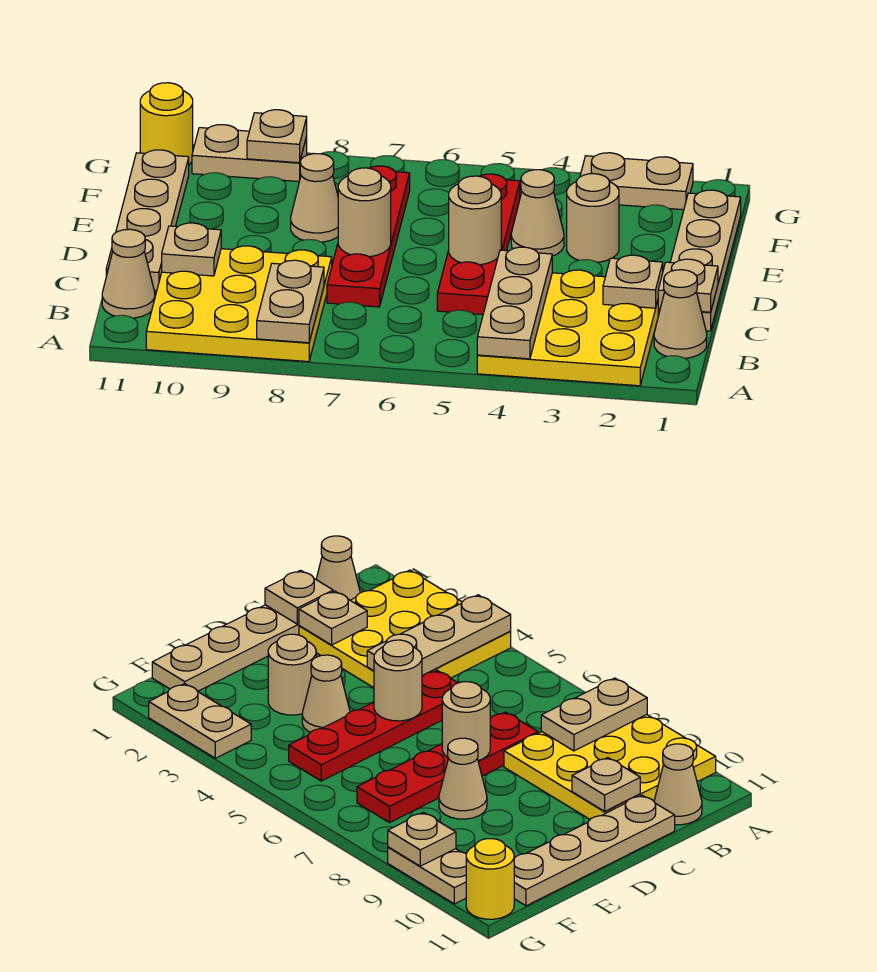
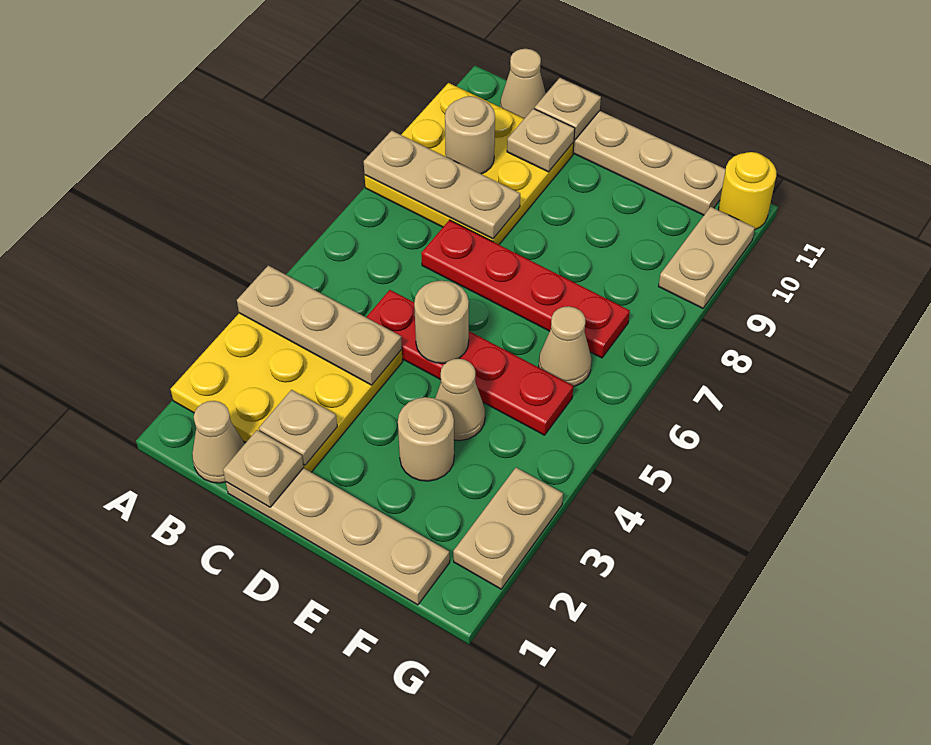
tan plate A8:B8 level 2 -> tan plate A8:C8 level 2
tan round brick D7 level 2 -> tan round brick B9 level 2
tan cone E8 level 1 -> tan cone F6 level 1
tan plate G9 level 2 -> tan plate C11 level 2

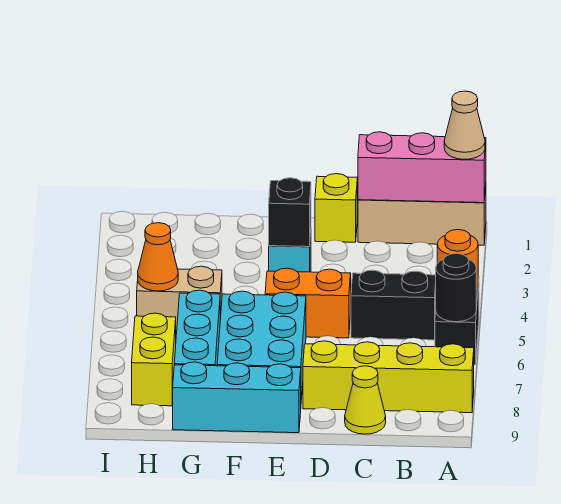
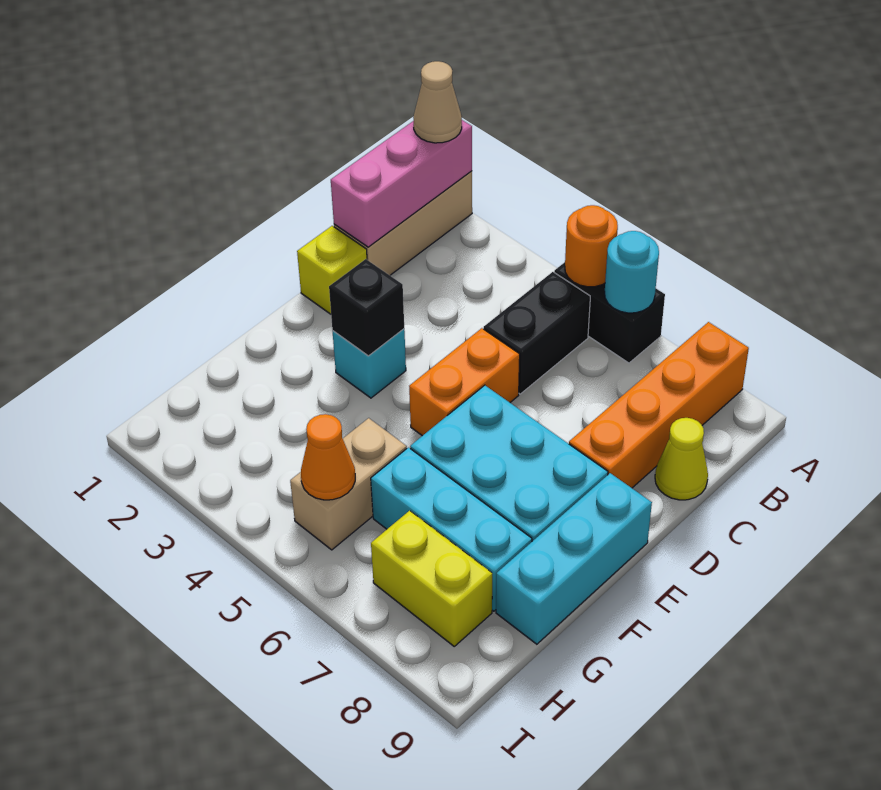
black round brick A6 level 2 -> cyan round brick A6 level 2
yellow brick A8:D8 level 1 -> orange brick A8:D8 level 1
· · · ·
WORK TASK
Transcribe the data verbatim. No picture belongs in the result.

EXPECTED ANSWER
tan plate A8:B8 level 2 -> tan plate A8:C8 level 2
tan round brick D7 level 2 -> tan round brick B9 level 2
tan cone E8 level 1 -> tan cone F6 level 1
tan plate G9 level 2 -> tan plate C11 level 2

black round brick A6 level 2 -> cyan round brick A6 level 2
yellow brick A8:D8 level 1 -> orange brick A8:D8 level 1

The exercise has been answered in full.